• **Input for this task**:
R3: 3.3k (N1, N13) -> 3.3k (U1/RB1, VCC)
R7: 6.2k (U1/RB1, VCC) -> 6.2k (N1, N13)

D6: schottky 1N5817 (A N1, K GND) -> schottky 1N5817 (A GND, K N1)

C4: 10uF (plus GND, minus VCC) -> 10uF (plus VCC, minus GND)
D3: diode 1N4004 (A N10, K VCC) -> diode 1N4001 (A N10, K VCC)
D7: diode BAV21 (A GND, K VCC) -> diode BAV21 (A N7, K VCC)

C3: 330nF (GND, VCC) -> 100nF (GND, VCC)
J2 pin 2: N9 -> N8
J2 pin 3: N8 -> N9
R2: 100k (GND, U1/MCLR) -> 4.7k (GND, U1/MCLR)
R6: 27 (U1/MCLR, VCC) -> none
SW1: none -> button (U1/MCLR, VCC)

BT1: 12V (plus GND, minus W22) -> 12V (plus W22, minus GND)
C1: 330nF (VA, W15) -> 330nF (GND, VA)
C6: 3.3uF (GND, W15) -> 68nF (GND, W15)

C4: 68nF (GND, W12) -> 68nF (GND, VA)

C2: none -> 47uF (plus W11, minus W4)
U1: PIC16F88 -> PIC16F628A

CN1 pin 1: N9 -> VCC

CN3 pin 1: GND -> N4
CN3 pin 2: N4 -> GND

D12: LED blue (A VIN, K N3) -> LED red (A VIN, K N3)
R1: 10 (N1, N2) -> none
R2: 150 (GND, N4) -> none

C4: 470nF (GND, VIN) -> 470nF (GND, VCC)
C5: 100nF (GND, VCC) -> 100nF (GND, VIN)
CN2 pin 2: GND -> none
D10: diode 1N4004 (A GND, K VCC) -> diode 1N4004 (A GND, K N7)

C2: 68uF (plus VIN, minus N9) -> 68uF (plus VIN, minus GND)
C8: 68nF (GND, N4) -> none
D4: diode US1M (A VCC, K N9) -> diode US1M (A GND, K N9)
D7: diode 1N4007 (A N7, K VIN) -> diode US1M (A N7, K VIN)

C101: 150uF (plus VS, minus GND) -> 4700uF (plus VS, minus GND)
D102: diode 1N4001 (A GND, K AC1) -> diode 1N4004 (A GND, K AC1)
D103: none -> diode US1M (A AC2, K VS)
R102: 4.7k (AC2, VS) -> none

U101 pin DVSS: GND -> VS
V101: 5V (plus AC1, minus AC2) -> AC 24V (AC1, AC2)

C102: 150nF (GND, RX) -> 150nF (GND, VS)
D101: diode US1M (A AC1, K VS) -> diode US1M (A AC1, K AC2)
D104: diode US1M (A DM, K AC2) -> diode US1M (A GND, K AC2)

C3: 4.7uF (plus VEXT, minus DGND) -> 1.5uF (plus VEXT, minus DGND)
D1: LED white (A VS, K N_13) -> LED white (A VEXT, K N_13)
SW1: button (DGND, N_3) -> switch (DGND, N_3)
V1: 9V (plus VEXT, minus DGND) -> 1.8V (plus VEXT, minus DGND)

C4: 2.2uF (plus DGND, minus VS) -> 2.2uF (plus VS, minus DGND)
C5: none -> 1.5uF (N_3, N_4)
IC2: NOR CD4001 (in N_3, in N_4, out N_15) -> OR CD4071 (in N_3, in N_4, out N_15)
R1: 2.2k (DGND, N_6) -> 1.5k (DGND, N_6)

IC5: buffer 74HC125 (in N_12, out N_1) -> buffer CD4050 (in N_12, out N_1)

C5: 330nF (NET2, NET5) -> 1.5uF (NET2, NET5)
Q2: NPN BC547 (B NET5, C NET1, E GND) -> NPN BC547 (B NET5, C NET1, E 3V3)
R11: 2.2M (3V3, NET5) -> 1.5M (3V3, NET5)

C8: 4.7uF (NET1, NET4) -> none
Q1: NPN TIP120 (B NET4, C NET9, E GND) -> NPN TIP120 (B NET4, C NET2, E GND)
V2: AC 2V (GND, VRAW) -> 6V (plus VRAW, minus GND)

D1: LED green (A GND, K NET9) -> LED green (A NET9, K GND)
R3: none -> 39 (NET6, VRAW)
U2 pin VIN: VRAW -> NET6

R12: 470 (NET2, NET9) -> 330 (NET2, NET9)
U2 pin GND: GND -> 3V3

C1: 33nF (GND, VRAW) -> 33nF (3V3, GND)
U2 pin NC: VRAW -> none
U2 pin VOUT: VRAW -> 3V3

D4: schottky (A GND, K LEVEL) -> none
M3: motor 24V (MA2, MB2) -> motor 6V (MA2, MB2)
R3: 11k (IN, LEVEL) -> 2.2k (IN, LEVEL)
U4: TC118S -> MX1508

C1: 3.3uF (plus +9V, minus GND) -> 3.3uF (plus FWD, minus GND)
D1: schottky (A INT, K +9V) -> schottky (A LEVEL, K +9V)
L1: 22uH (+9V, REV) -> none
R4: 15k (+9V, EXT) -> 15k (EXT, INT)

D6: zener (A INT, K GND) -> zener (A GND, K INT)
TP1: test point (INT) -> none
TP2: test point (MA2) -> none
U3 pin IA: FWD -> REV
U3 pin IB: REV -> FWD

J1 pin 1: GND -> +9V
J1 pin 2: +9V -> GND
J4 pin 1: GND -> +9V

• **Exercise goal**: Tally the lines of the material that contain the word "test" and say the number, nothing more.

• **Exercise output**: 2